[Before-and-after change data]
○ ○ ○ ○ ○
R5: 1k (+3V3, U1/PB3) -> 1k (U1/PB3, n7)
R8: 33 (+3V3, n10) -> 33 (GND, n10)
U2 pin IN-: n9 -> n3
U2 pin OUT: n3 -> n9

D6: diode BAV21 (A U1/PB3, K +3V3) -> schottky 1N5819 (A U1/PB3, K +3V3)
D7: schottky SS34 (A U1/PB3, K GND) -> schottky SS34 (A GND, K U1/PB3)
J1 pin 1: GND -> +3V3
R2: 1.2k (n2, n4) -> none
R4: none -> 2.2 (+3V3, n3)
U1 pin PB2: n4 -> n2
○ ○ ○ ○ ○
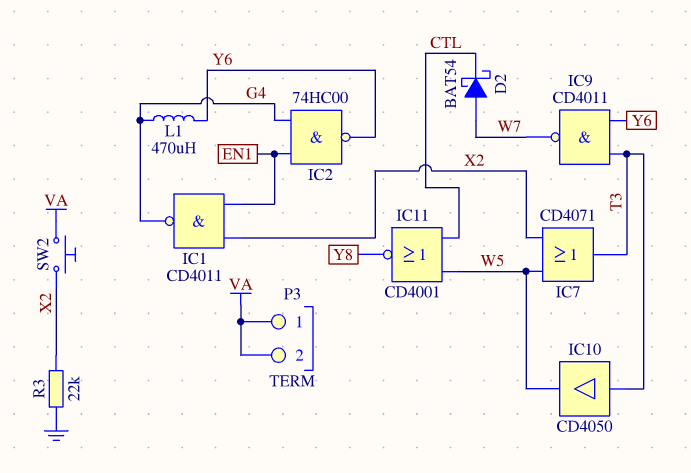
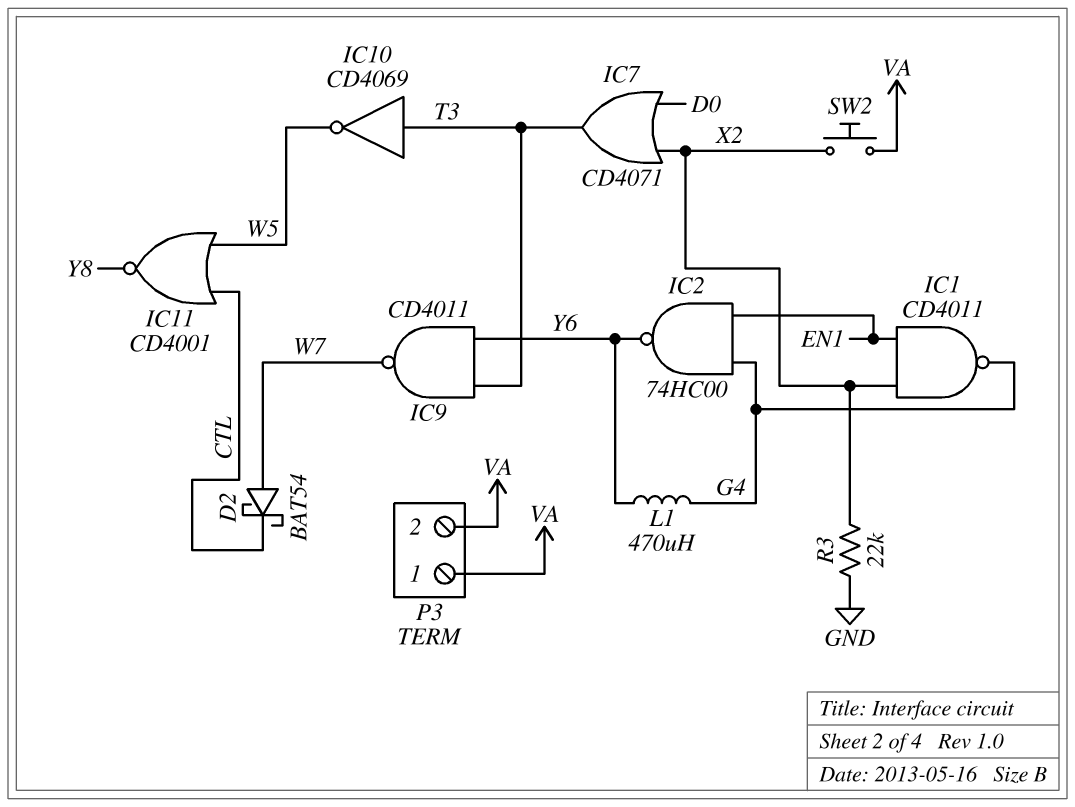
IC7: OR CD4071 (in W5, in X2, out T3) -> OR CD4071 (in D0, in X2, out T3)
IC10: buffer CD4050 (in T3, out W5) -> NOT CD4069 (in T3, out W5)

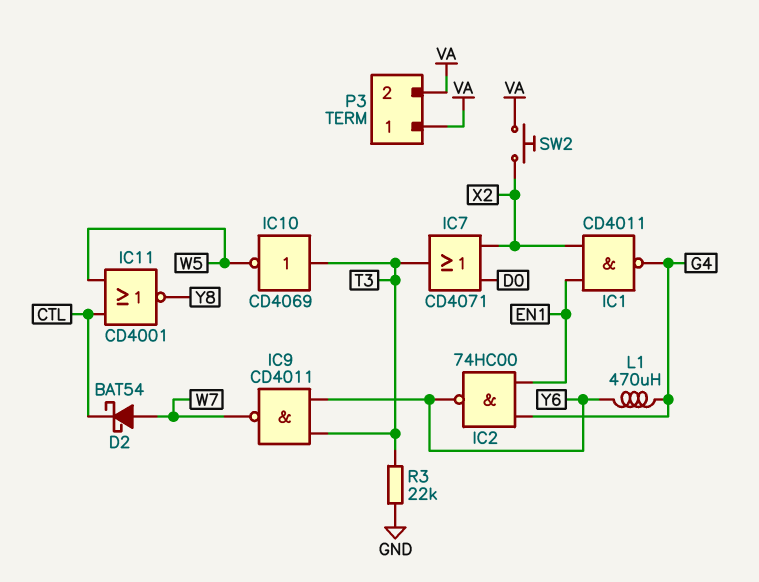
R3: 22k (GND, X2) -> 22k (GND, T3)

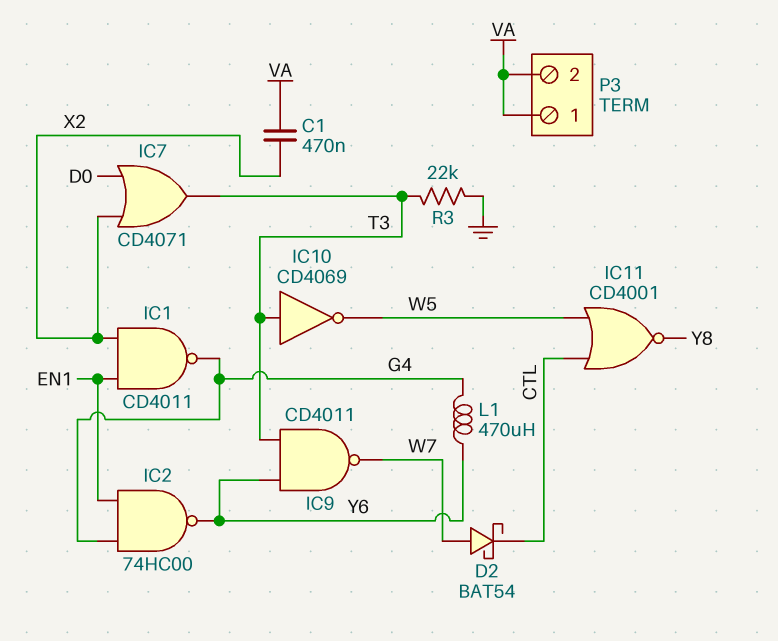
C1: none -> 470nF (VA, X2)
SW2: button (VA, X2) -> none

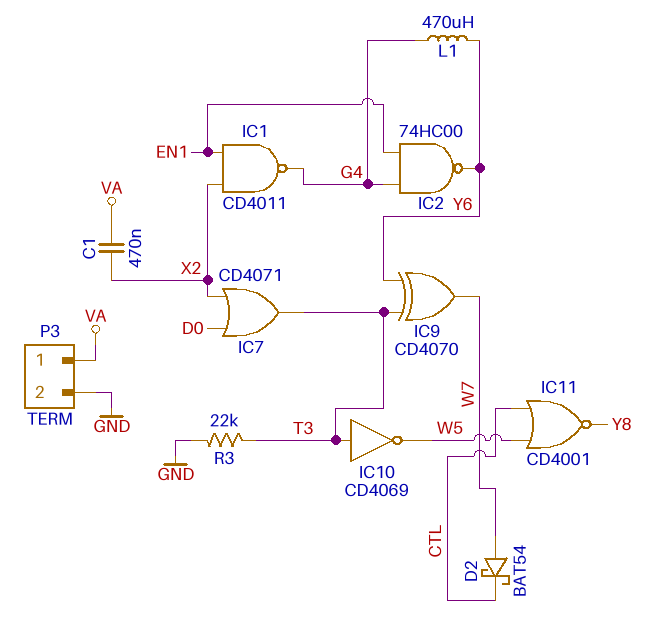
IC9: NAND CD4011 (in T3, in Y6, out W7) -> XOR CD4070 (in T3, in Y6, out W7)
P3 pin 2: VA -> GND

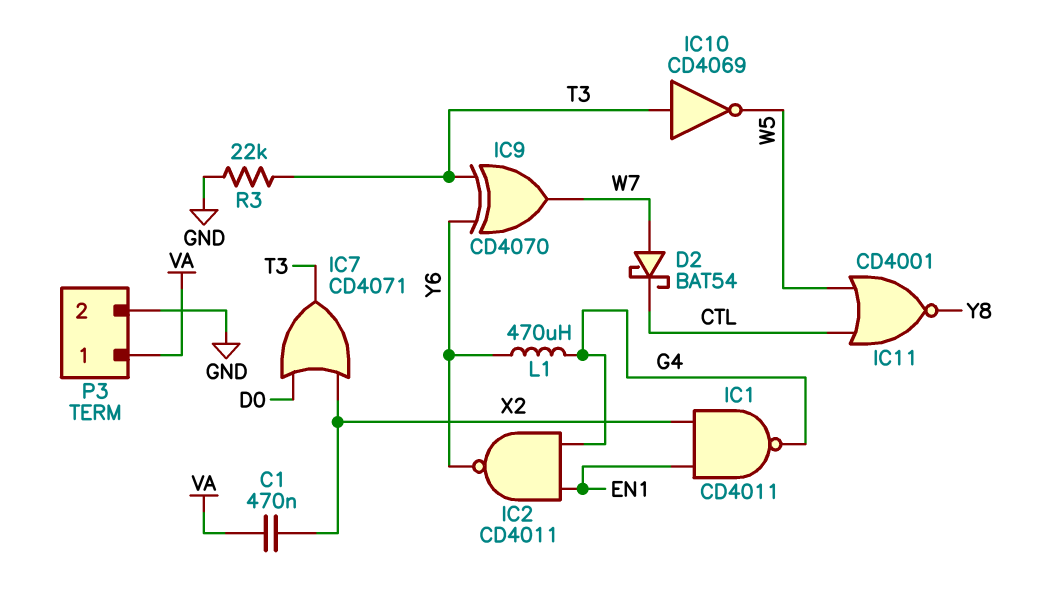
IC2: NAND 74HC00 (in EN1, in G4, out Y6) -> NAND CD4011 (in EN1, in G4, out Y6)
○ ○ ○ ○ ○
Your assignment:
Scan the records above and report every line with the string "none".

Solution to the exercise:
R2: 1.2k (n2, n4) -> none
R4: none -> 2.2 (+3V3, n3)
C1: none -> 470nF (VA, X2)
SW2: button (VA, X2) -> none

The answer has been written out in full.